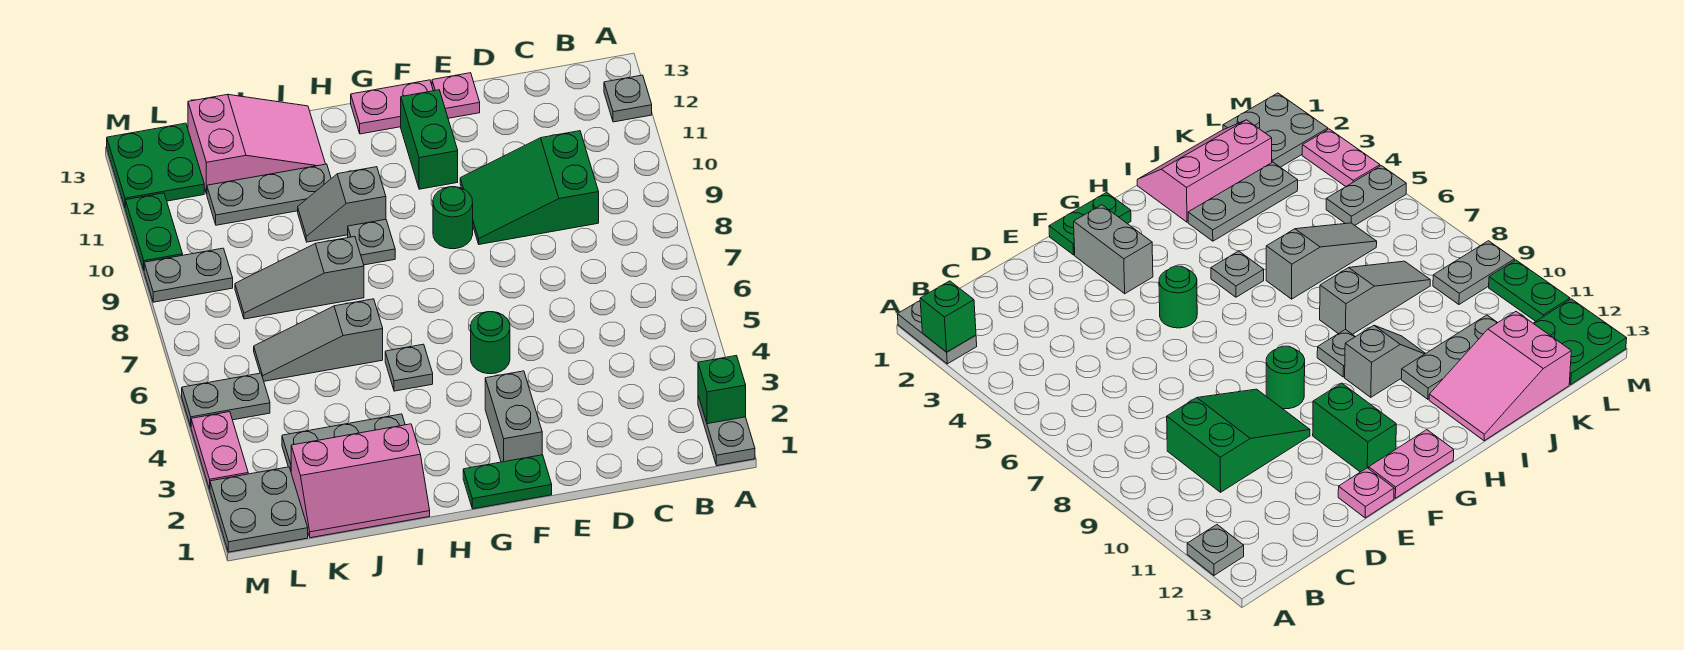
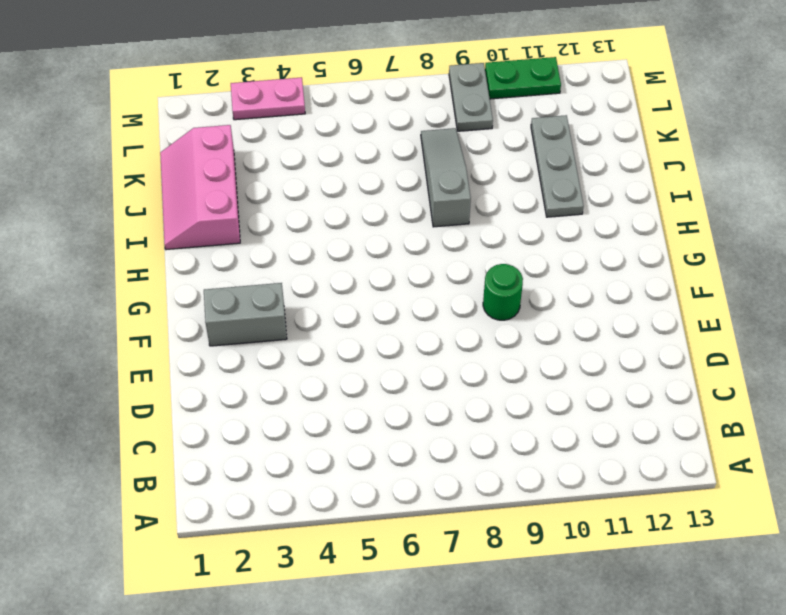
none -> grey 1x2 plate [698,396,755,466]
none -> grey 1x1 plate [604,75,652,122]
none -> green 2x3 slope [460,131,599,244]

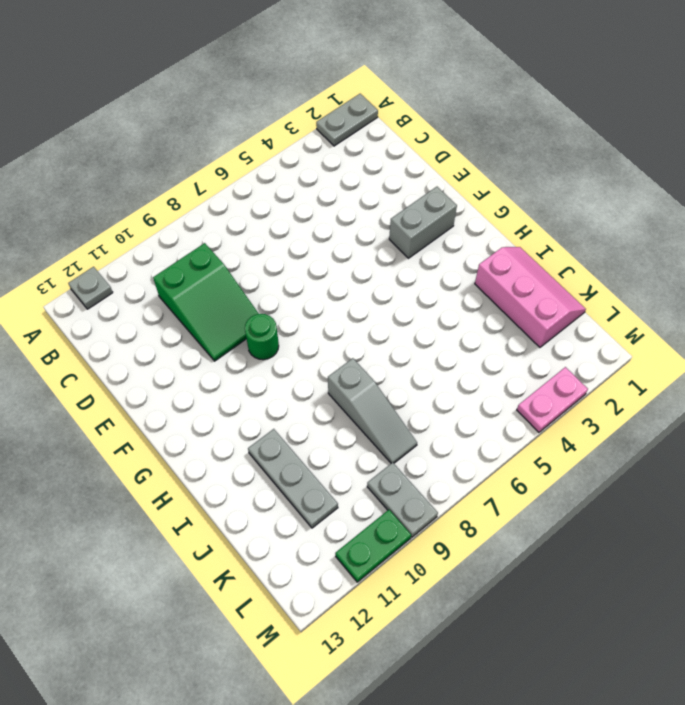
none -> pink 1x1 plate [432,73,480,118]
none -> green 1x2 plate [463,455,552,509]
none -> green 1x1 round brick [471,312,510,374]

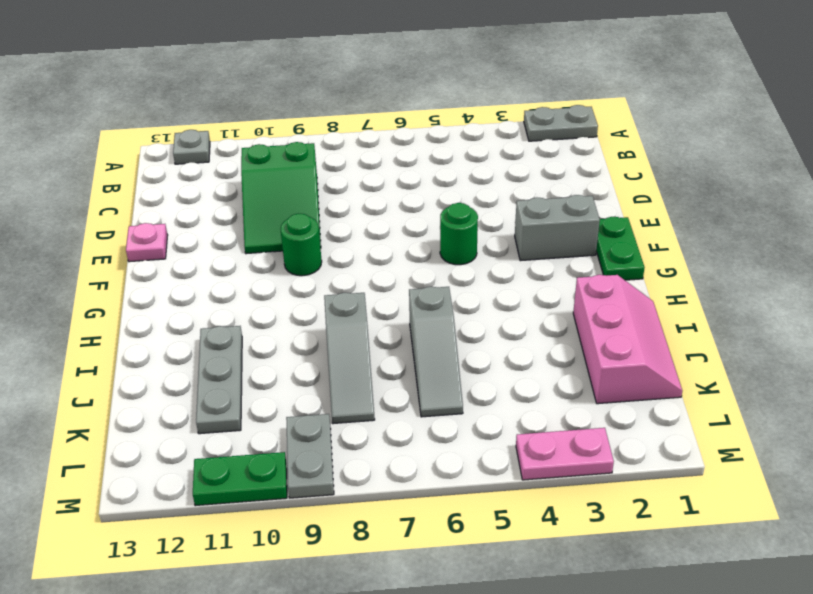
none -> green 1x2 brick [401,90,458,189]
none -> pink 1x2 plate [351,80,433,134]
none -> grey 1x1 plate [385,344,433,391]

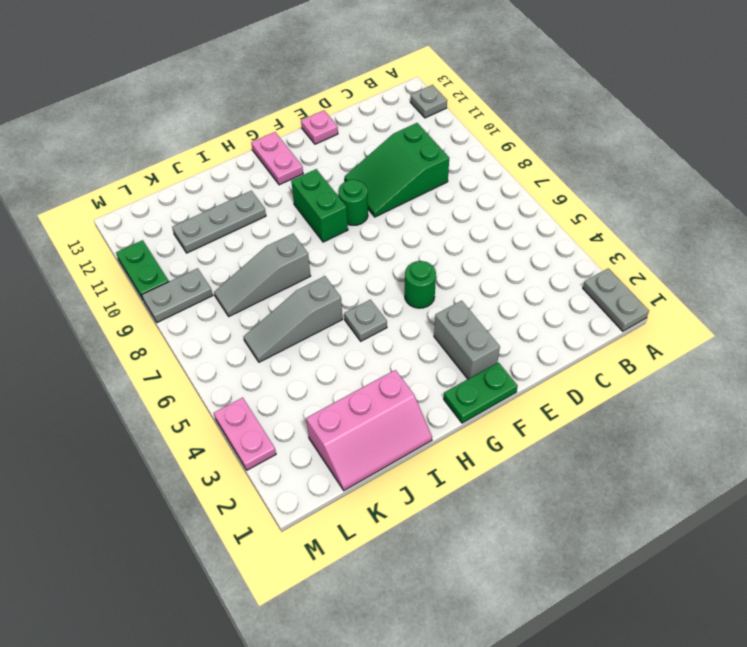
green 1x2 brick [291,169,348,242] -> green 1x2 brick moved to [401,90,458,189]
pink 1x2 plate [251,132,303,185] -> pink 1x2 plate turned to [351,80,433,134]
none -> grey 1x1 plate [348,219,395,265]
none -> grey 1x2 slope [298,167,386,242]
none -> grey 1x3 plate [282,414,405,471]

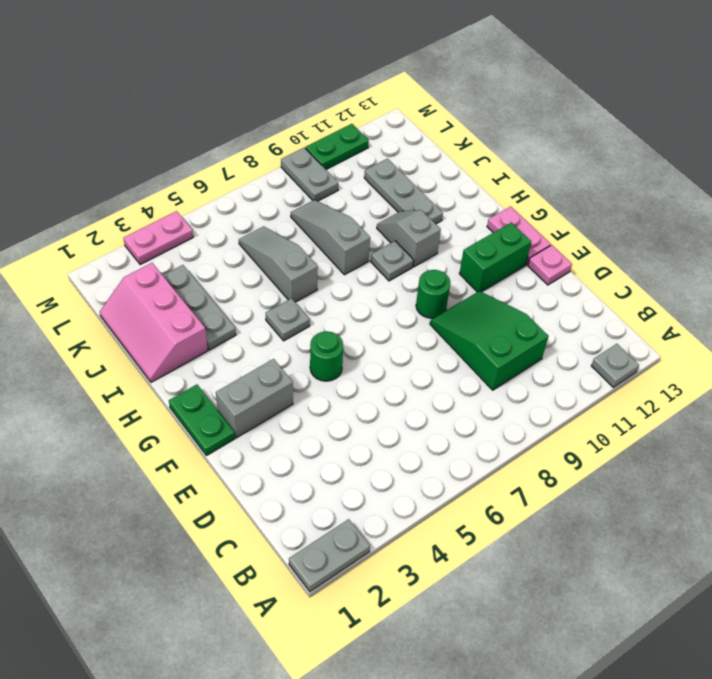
none -> pink 2x3 slope [188,94,325,194]
none -> grey 2x2 plate [210,467,308,552]
none -> grey 1x2 plate [182,373,270,426]

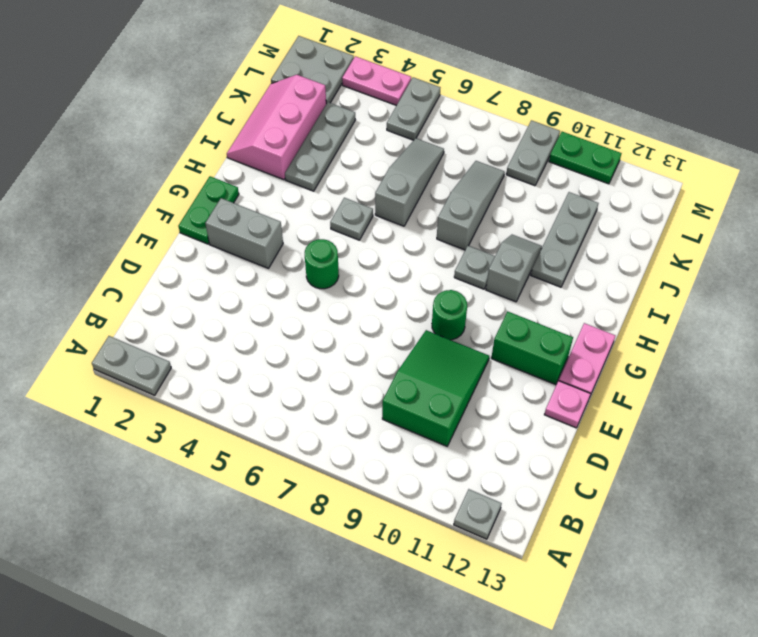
none -> pink 2x3 slope [188,94,325,194]
none -> green 2x2 plate [107,123,204,207]
none -> green 1x1 brick [698,356,746,424]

§

▸ Assignment
Give back all the material exactly, with no pictures.

▸ Reply to the exercise
none -> grey 1x2 plate [698,396,755,466]
none -> grey 1x1 plate [604,75,652,122]
none -> green 2x3 slope [460,131,599,244]

none -> pink 1x1 plate [432,73,480,118]
none -> green 1x2 plate [463,455,552,509]
none -> green 1x1 round brick [471,312,510,374]

none -> green 1x2 brick [401,90,458,189]
none -> pink 1x2 plate [351,80,433,134]
none -> grey 1x1 plate [385,344,433,391]

green 1x2 brick [291,169,348,242] -> green 1x2 brick moved to [401,90,458,189]
pink 1x2 plate [251,132,303,185] -> pink 1x2 plate turned to [351,80,433,134]
none -> grey 1x1 plate [348,219,395,265]
none -> grey 1x2 slope [298,167,386,242]
none -> grey 1x3 plate [282,414,405,471]

none -> pink 2x3 slope [188,94,325,194]
none -> grey 2x2 plate [210,467,308,552]
none -> grey 1x2 plate [182,373,270,426]

none -> pink 2x3 slope [188,94,325,194]
none -> green 2x2 plate [107,123,204,207]
none -> green 1x1 brick [698,356,746,424]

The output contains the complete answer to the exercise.